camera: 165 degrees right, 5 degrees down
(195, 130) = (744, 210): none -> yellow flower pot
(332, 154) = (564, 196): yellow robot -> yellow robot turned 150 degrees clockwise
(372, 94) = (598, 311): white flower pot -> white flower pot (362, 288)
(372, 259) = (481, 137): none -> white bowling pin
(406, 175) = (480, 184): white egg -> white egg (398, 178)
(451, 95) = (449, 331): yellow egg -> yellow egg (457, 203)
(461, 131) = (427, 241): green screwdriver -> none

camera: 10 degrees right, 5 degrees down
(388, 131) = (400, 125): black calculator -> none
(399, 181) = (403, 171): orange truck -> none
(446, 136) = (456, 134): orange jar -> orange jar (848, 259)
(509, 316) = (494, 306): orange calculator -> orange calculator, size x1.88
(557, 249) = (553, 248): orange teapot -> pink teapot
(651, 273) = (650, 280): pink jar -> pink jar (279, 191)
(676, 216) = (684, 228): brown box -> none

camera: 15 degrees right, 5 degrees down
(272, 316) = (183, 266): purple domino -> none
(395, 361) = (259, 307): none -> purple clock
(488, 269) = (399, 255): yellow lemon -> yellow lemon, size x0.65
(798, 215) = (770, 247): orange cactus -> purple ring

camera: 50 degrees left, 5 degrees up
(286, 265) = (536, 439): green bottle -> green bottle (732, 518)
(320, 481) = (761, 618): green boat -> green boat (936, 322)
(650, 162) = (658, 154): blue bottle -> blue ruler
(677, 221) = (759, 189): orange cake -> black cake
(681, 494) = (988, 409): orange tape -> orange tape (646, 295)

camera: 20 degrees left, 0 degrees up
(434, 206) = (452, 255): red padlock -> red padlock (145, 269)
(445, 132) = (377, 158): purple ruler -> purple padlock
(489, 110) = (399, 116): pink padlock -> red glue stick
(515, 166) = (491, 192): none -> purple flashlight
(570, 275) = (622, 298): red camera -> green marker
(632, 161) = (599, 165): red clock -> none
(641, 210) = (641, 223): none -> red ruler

════

◆ Your assignment ◆
The records need to be set down again without a single difference.

◆ Completed exercise ◆
camera: 165 degrees right, 5 degrees down
(195, 130) = (744, 210): none -> yellow flower pot
(332, 154) = (564, 196): yellow robot -> yellow robot turned 150 degrees clockwise
(372, 94) = (598, 311): white flower pot -> white flower pot (362, 288)
(372, 259) = (481, 137): none -> white bowling pin
(406, 175) = (480, 184): white egg -> white egg (398, 178)
(451, 95) = (449, 331): yellow egg -> yellow egg (457, 203)
(461, 131) = (427, 241): green screwdriver -> none

camera: 10 degrees right, 5 degrees down
(388, 131) = (400, 125): black calculator -> none
(399, 181) = (403, 171): orange truck -> none
(446, 136) = (456, 134): orange jar -> orange jar (848, 259)
(509, 316) = (494, 306): orange calculator -> orange calculator, size x1.88
(557, 249) = (553, 248): orange teapot -> pink teapot
(651, 273) = (650, 280): pink jar -> pink jar (279, 191)
(676, 216) = (684, 228): brown box -> none

camera: 15 degrees right, 5 degrees down
(272, 316) = (183, 266): purple domino -> none
(395, 361) = (259, 307): none -> purple clock
(488, 269) = (399, 255): yellow lemon -> yellow lemon, size x0.65
(798, 215) = (770, 247): orange cactus -> purple ring

camera: 50 degrees left, 5 degrees up
(286, 265) = (536, 439): green bottle -> green bottle (732, 518)
(320, 481) = (761, 618): green boat -> green boat (936, 322)
(650, 162) = (658, 154): blue bottle -> blue ruler
(677, 221) = (759, 189): orange cake -> black cake
(681, 494) = (988, 409): orange tape -> orange tape (646, 295)

camera: 20 degrees left, 0 degrees up
(434, 206) = (452, 255): red padlock -> red padlock (145, 269)
(445, 132) = (377, 158): purple ruler -> purple padlock
(489, 110) = (399, 116): pink padlock -> red glue stick
(515, 166) = (491, 192): none -> purple flashlight
(570, 275) = (622, 298): red camera -> green marker
(632, 161) = (599, 165): red clock -> none
(641, 210) = (641, 223): none -> red ruler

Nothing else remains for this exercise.